• TASK DIRECTIONS: An exact copy of the listing below is needed, with no pictures in it.

*** RECORDED DATA Section Begins ***

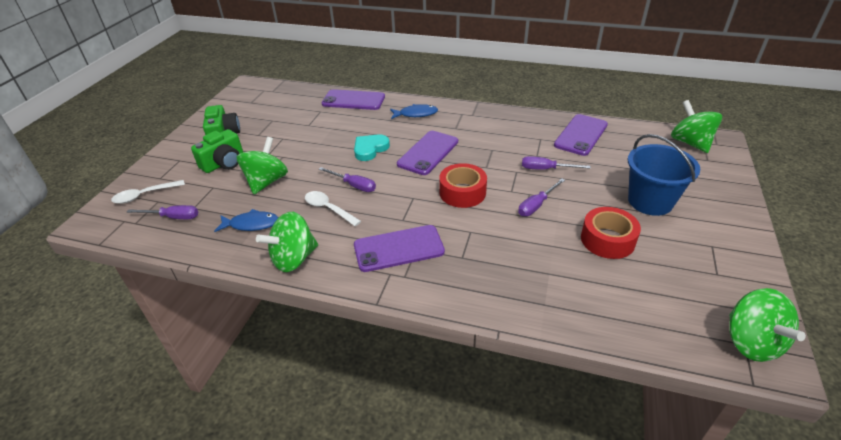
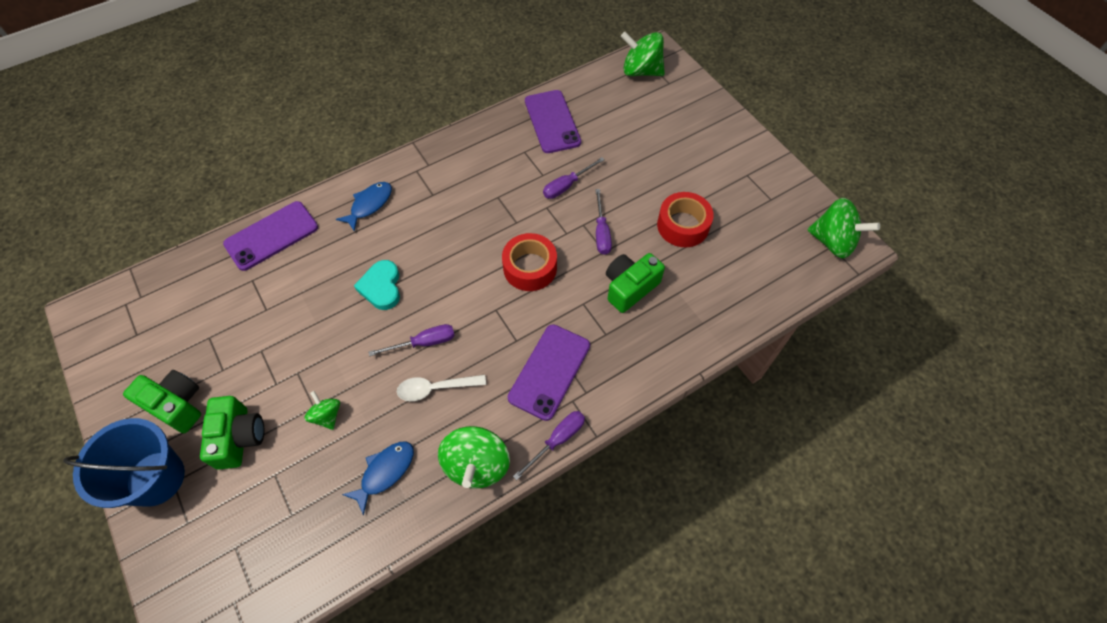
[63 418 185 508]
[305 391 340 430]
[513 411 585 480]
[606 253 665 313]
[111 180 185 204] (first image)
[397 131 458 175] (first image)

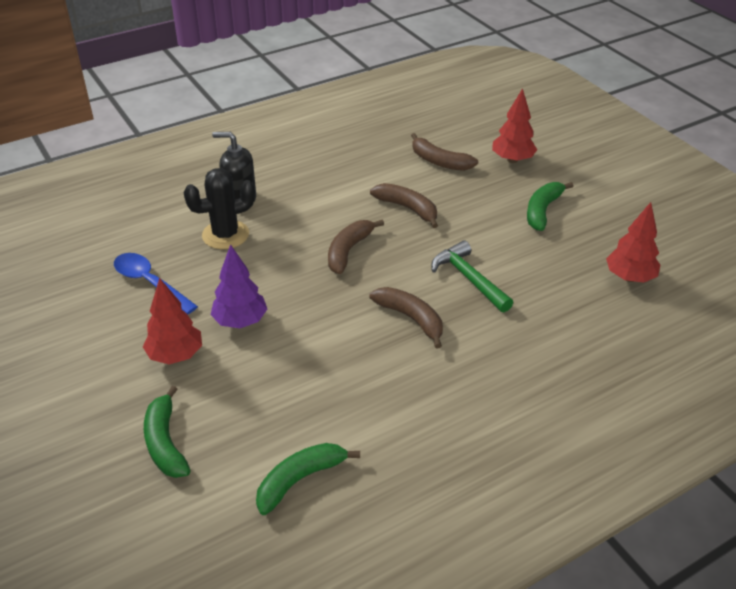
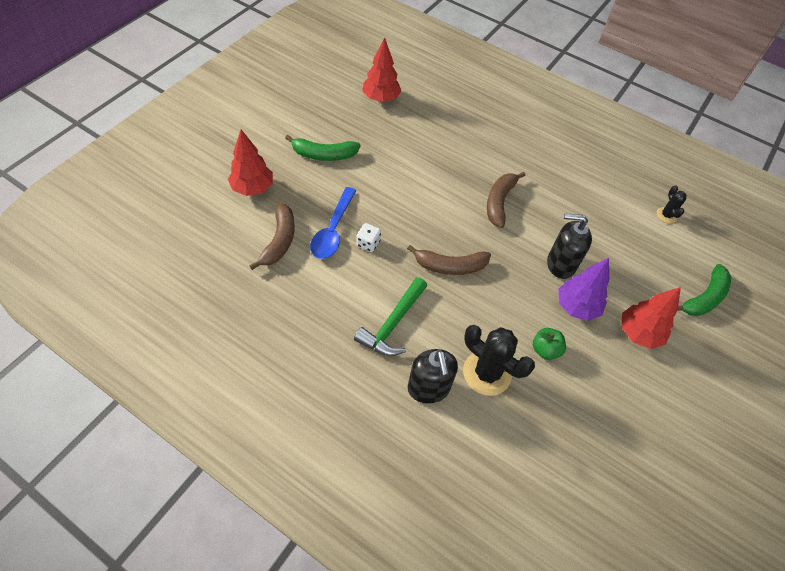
[310 187 356 259]
[354 277 427 356]
[356 223 381 252]
[533 328 566 360]
[547 213 592 279]
[656 185 687 223]

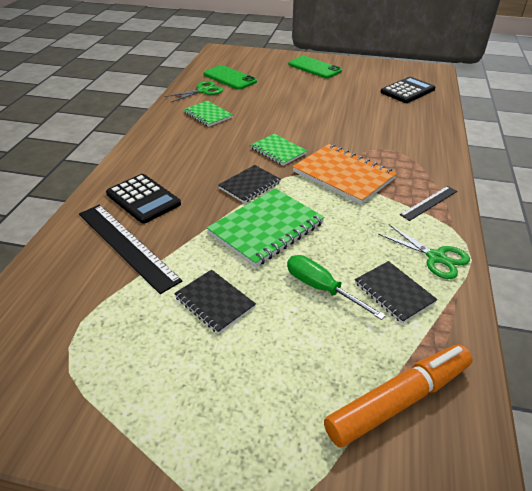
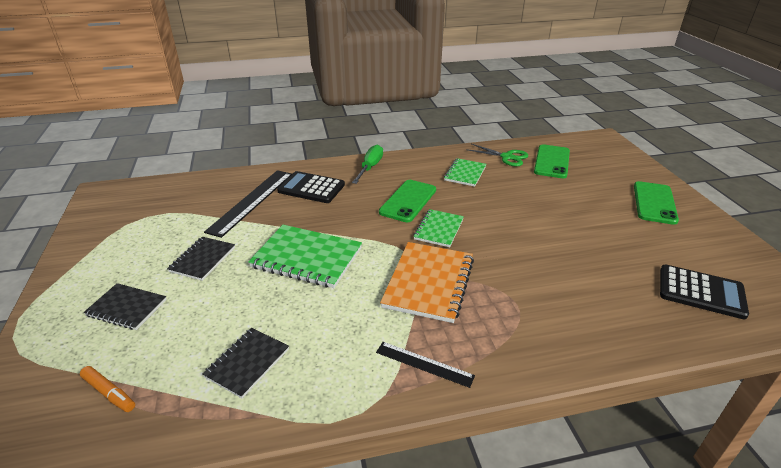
[80 366 135 412]
[83 283 167 330]
[277 171 345 203]
[352 145 383 184]
[379 180 436 222]
[378 224 470 279] (first image)

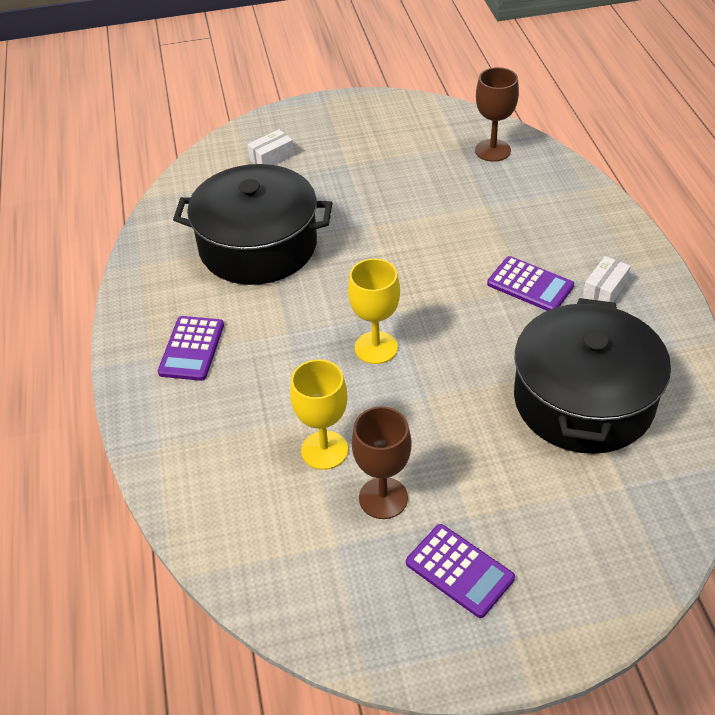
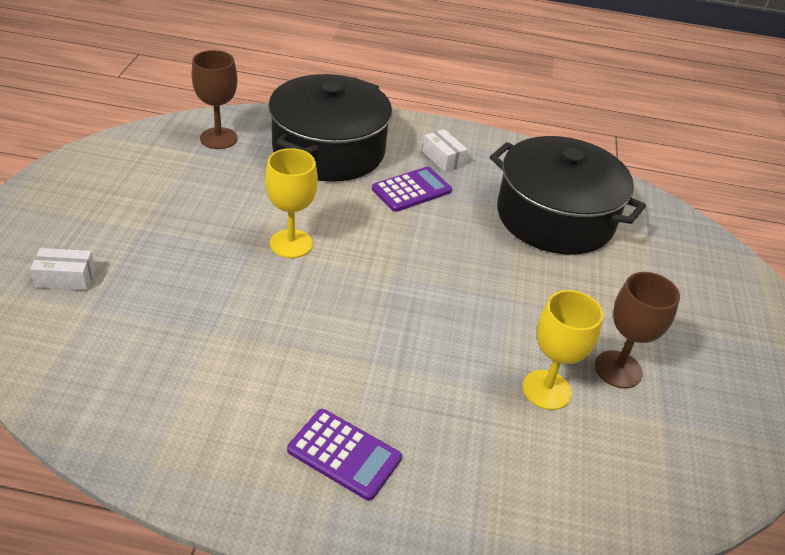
[30 248 95 290]
[265 148 318 258]
[268 74 392 182]
[406 524 515 618] (first image)

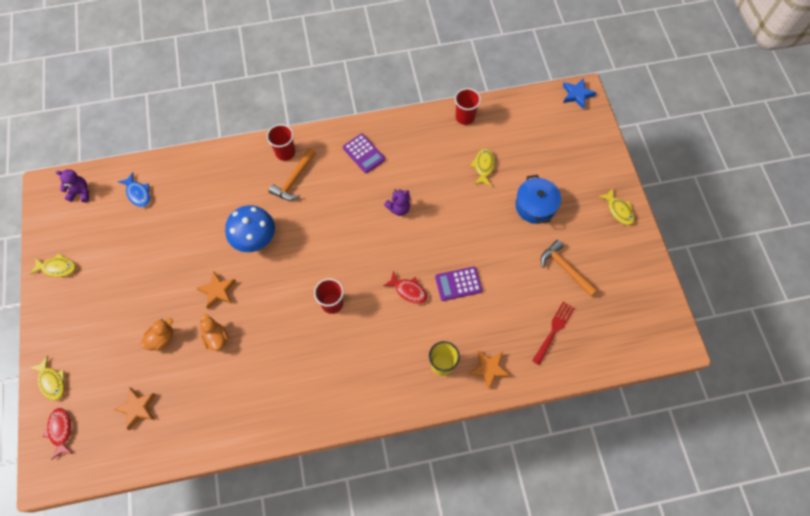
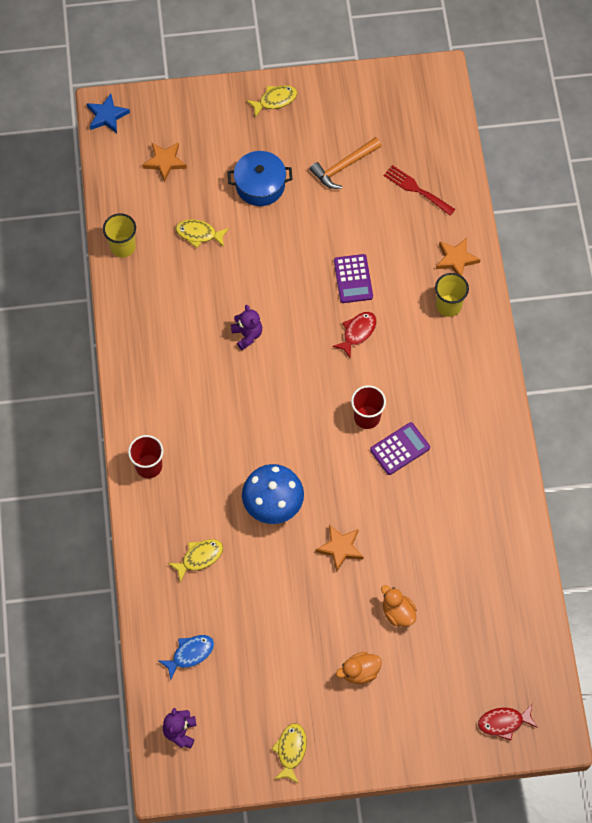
[103 213 136 258]
[142 142 187 182]
[168 539 223 582]
[336 652 382 684]
[370 422 430 475]
[269 148 316 201] (first image)

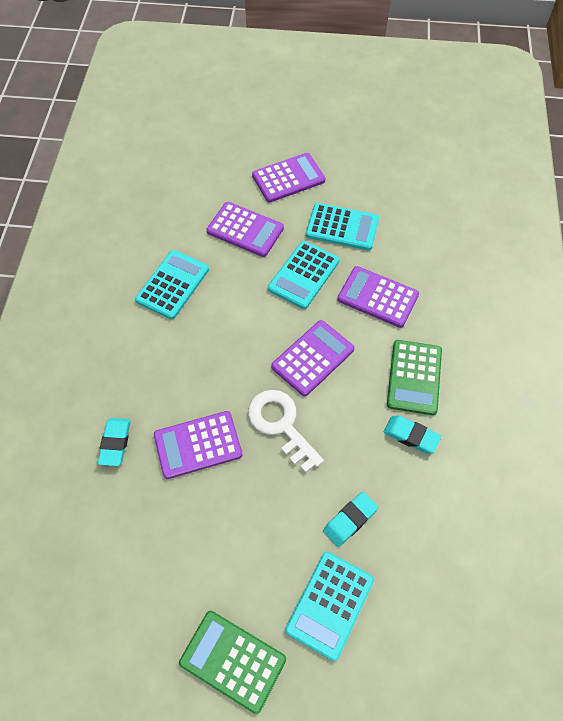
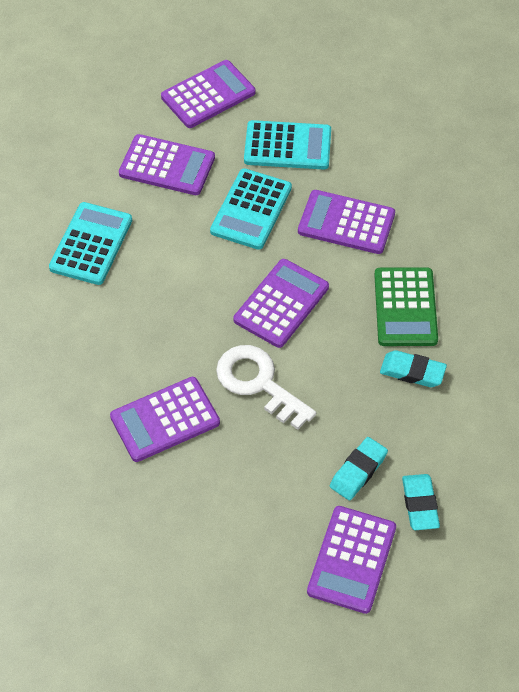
[307 506 396 614]
[402 474 440 530]
[179 611 286 714] (first image)

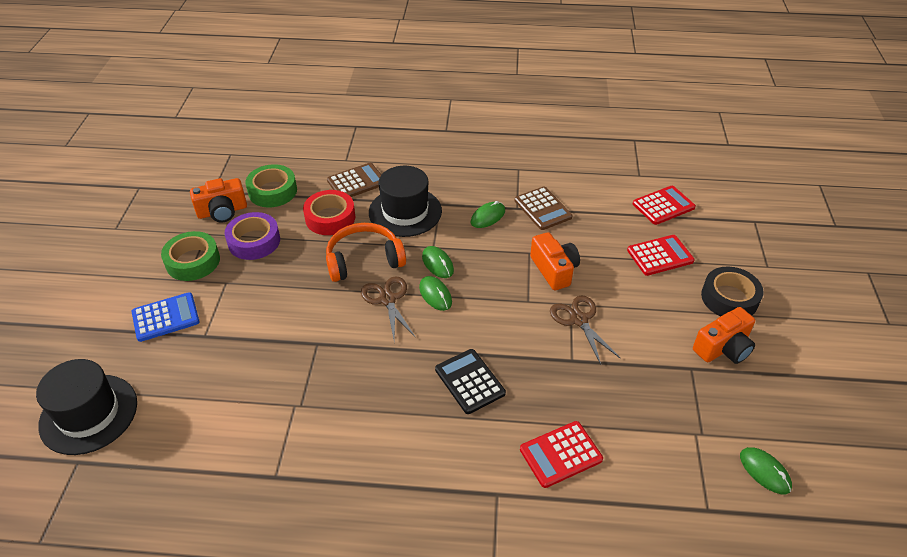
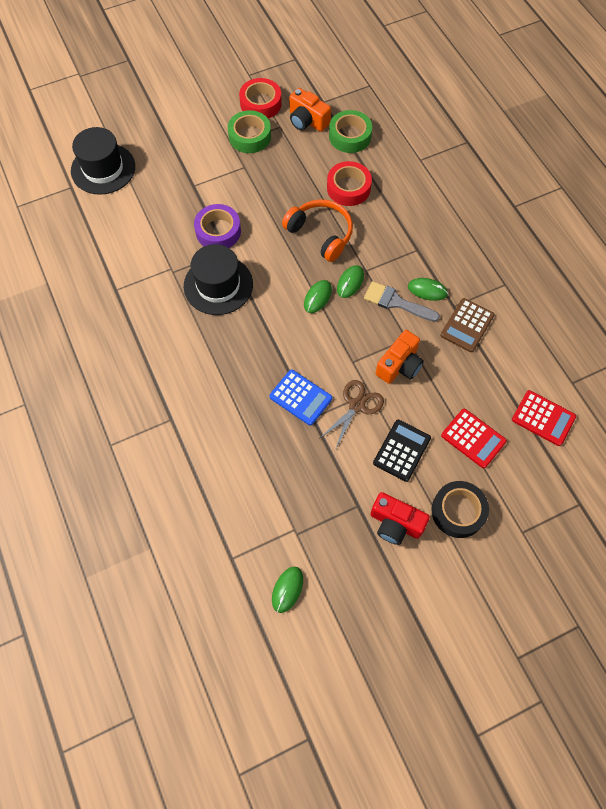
[184 244 253 315]
[194 204 241 248]
[239 78 282 118]
[269 370 332 426]
[364 281 440 322]
[370 492 430 545]
[373 420 431 482]
[327 163 381 197] (first image)
[361 277 416 340] (first image)
[520 421 603 488] (first image)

*** RECORDED DATA Section Ends ***

• TASK RESULT:
[63 418 185 508]
[305 391 340 430]
[513 411 585 480]
[606 253 665 313]
[111 180 185 204] (first image)
[397 131 458 175] (first image)

[310 187 356 259]
[354 277 427 356]
[356 223 381 252]
[533 328 566 360]
[547 213 592 279]
[656 185 687 223]

[80 366 135 412]
[83 283 167 330]
[277 171 345 203]
[352 145 383 184]
[379 180 436 222]
[378 224 470 279] (first image)

[30 248 95 290]
[265 148 318 258]
[268 74 392 182]
[406 524 515 618] (first image)

[103 213 136 258]
[142 142 187 182]
[168 539 223 582]
[336 652 382 684]
[370 422 430 475]
[269 148 316 201] (first image)

[307 506 396 614]
[402 474 440 530]
[179 611 286 714] (first image)

[184 244 253 315]
[194 204 241 248]
[239 78 282 118]
[269 370 332 426]
[364 281 440 322]
[370 492 430 545]
[373 420 431 482]
[327 163 381 197] (first image)
[361 277 416 340] (first image)
[520 421 603 488] (first image)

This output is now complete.